[Assignment] Turn the records below into a numbered list with one record per item, skipping blank lines and leaving out the pictures.
══ Data listing ══
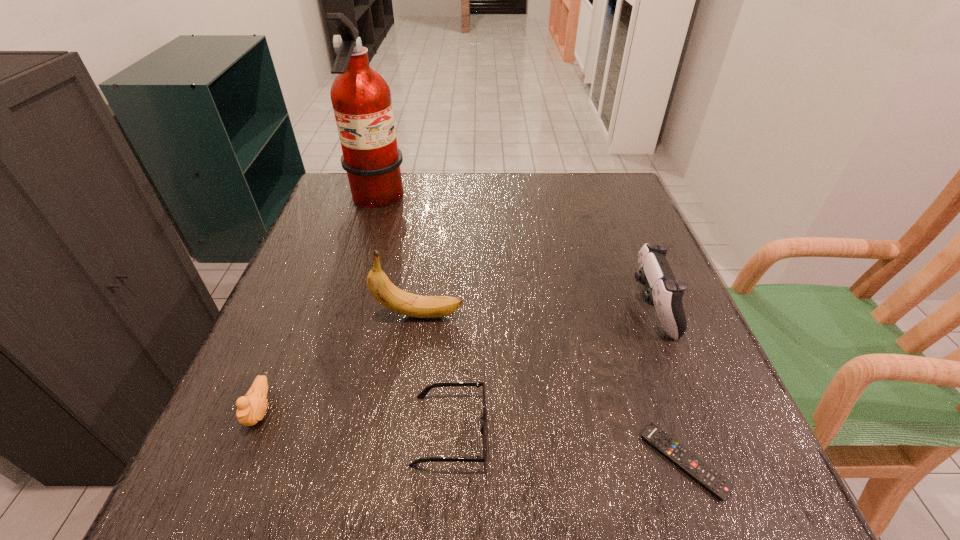
Find the location of a particular element. The height and width of the screenshot is (540, 960). vacant space that satisfies the following two spatial constraints: 1. at the start of the peel on the remote control; 2. on the left side of the banana is located at coordinates (398, 461).

Image resolution: width=960 pixels, height=540 pixels. I want to click on vacant space that satisfies the following two spatial constraints: 1. at the start of the peel on the banana; 2. on the face of the duckling, so click(x=406, y=409).

Identify the location of vacant space that satisfies the following two spatial constraints: 1. at the start of the peel on the remote control; 2. on the left side of the banana. This screenshot has height=540, width=960. (398, 461).

Where is `blank space that satisfies the following two spatial constraints: 1. on the front-facing side of the control; 2. on the front side of the shortest object`? The width and height of the screenshot is (960, 540). blank space that satisfies the following two spatial constraints: 1. on the front-facing side of the control; 2. on the front side of the shortest object is located at coordinates (713, 461).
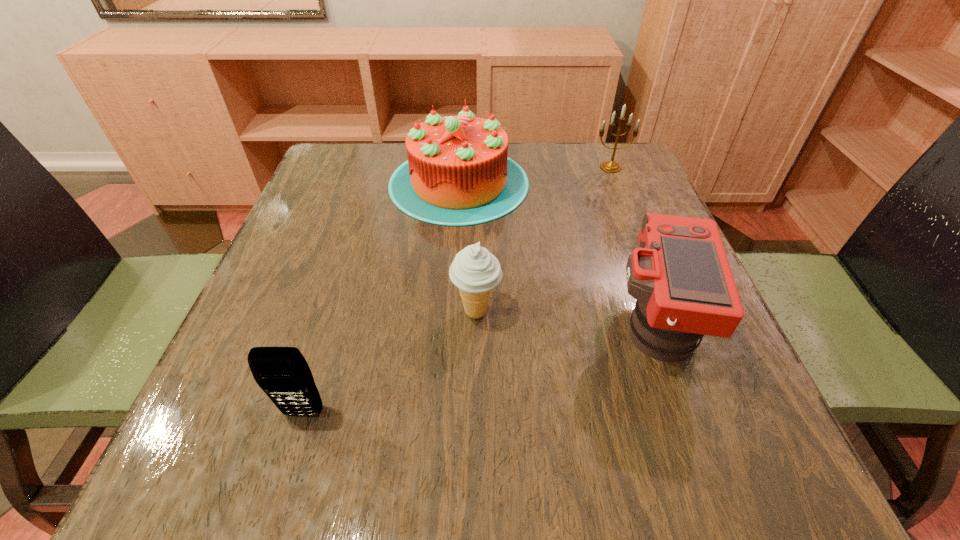
In the image, there is a desktop. Where is `blank space at the near left corner`? This screenshot has height=540, width=960. blank space at the near left corner is located at coordinates (292, 444).

Where is `free space at the far right corner of the desktop`? free space at the far right corner of the desktop is located at coordinates [x=587, y=166].

Locate an element on the screen. The width and height of the screenshot is (960, 540). free space between the camera and the cake is located at coordinates (557, 253).

I want to click on free space between the candelabrum and the camera, so click(633, 245).

The width and height of the screenshot is (960, 540). In order to click on free point between the camera and the icecream in this screenshot , I will do `click(565, 318)`.

Find the location of `empty space between the camera and the icecream`. empty space between the camera and the icecream is located at coordinates (565, 318).

Identify the location of blank region between the leftmost object and the cake. (381, 298).

Identify the location of empty space that is in between the candelabrum and the camera. (633, 245).

Find the location of a particular element. Image resolution: width=960 pixels, height=540 pixels. free point between the cake and the camera is located at coordinates (557, 253).

Identify the location of vacant point located between the candelabrum and the camera. (633, 245).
═══
[Response area]
1. Find the location of a particular element. The height and width of the screenshot is (540, 960). vacant space that satisfies the following two spatial constraints: 1. at the start of the peel on the remote control; 2. on the left side of the banana is located at coordinates (398, 461).
2. Image resolution: width=960 pixels, height=540 pixels. I want to click on vacant space that satisfies the following two spatial constraints: 1. at the start of the peel on the banana; 2. on the face of the duckling, so click(x=406, y=409).
3. Identify the location of vacant space that satisfies the following two spatial constraints: 1. at the start of the peel on the remote control; 2. on the left side of the banana. This screenshot has height=540, width=960. (398, 461).
4. Where is `blank space that satisfies the following two spatial constraints: 1. on the front-facing side of the control; 2. on the front side of the shortest object`? The width and height of the screenshot is (960, 540). blank space that satisfies the following two spatial constraints: 1. on the front-facing side of the control; 2. on the front side of the shortest object is located at coordinates (713, 461).
5. In the image, there is a desktop. Where is `blank space at the near left corner`? This screenshot has height=540, width=960. blank space at the near left corner is located at coordinates (292, 444).
6. Where is `free space at the far right corner of the desktop`? free space at the far right corner of the desktop is located at coordinates [x=587, y=166].
7. Locate an element on the screen. The width and height of the screenshot is (960, 540). free space between the camera and the cake is located at coordinates (557, 253).
8. I want to click on free space between the candelabrum and the camera, so click(633, 245).
9. The width and height of the screenshot is (960, 540). In order to click on free point between the camera and the icecream in this screenshot , I will do `click(565, 318)`.
10. Find the location of `empty space between the camera and the icecream`. empty space between the camera and the icecream is located at coordinates (565, 318).
11. Identify the location of blank region between the leftmost object and the cake. (381, 298).
12. Identify the location of empty space that is in between the candelabrum and the camera. (633, 245).
13. Find the location of a particular element. Image resolution: width=960 pixels, height=540 pixels. free point between the cake and the camera is located at coordinates (557, 253).
14. Identify the location of vacant point located between the candelabrum and the camera. (633, 245).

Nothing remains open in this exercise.